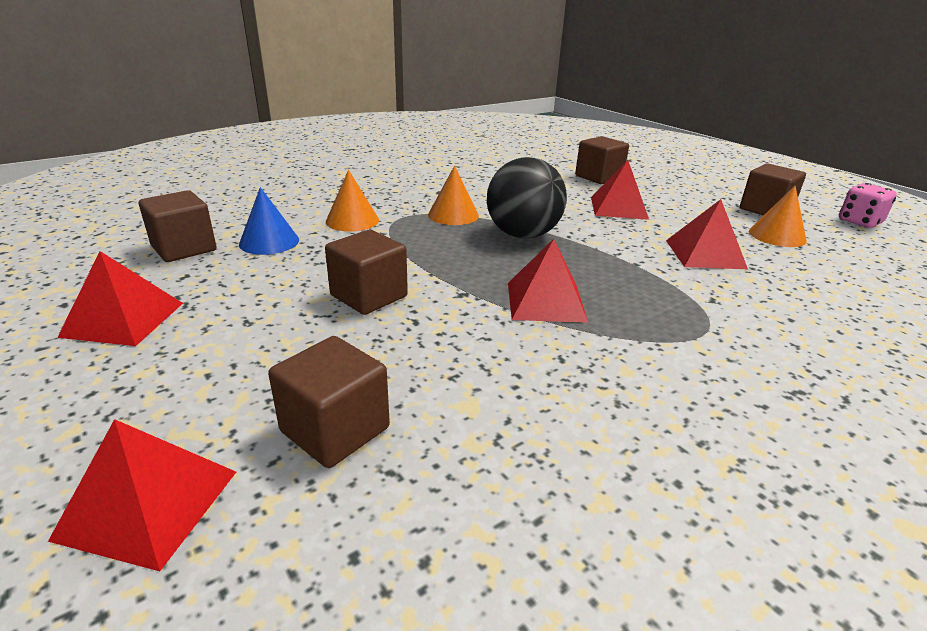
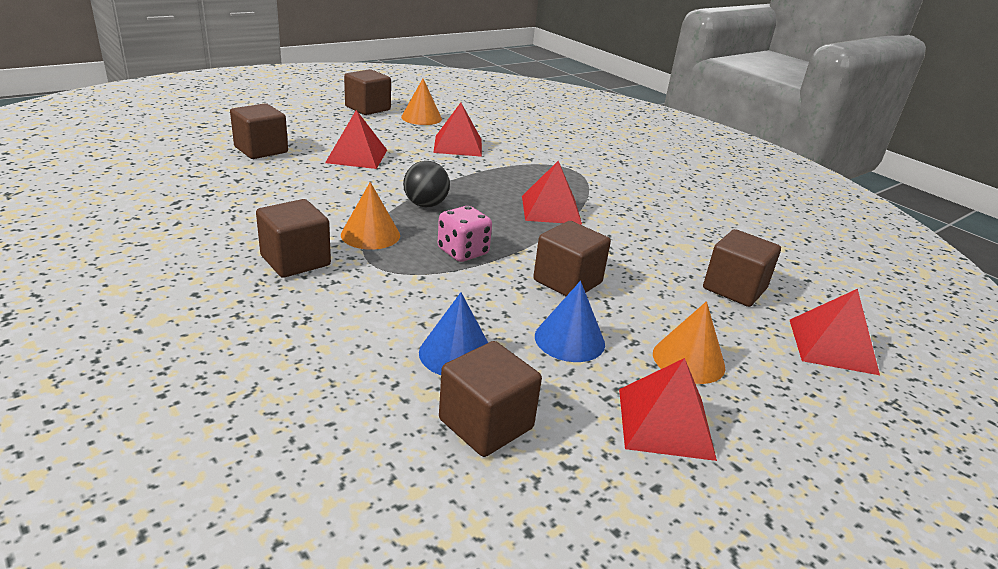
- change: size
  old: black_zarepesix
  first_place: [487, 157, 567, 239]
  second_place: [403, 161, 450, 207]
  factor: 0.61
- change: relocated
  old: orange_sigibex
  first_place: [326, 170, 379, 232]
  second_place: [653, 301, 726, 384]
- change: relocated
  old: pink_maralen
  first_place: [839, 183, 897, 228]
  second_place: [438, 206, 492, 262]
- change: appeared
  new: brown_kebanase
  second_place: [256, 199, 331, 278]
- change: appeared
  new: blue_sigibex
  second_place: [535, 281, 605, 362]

→ WHAT IS BEING ASKED:
From the line containing "first_place: [326, 170, 379, 232]" to the final line of the entries, print every line exactly and nothing else.

→ EXERCISE RESPONSE:
  first_place: [326, 170, 379, 232]
  second_place: [653, 301, 726, 384]
- change: relocated
  old: pink_maralen
  first_place: [839, 183, 897, 228]
  second_place: [438, 206, 492, 262]
- change: appeared
  new: brown_kebanase
  second_place: [256, 199, 331, 278]
- change: appeared
  new: blue_sigibex
  second_place: [535, 281, 605, 362]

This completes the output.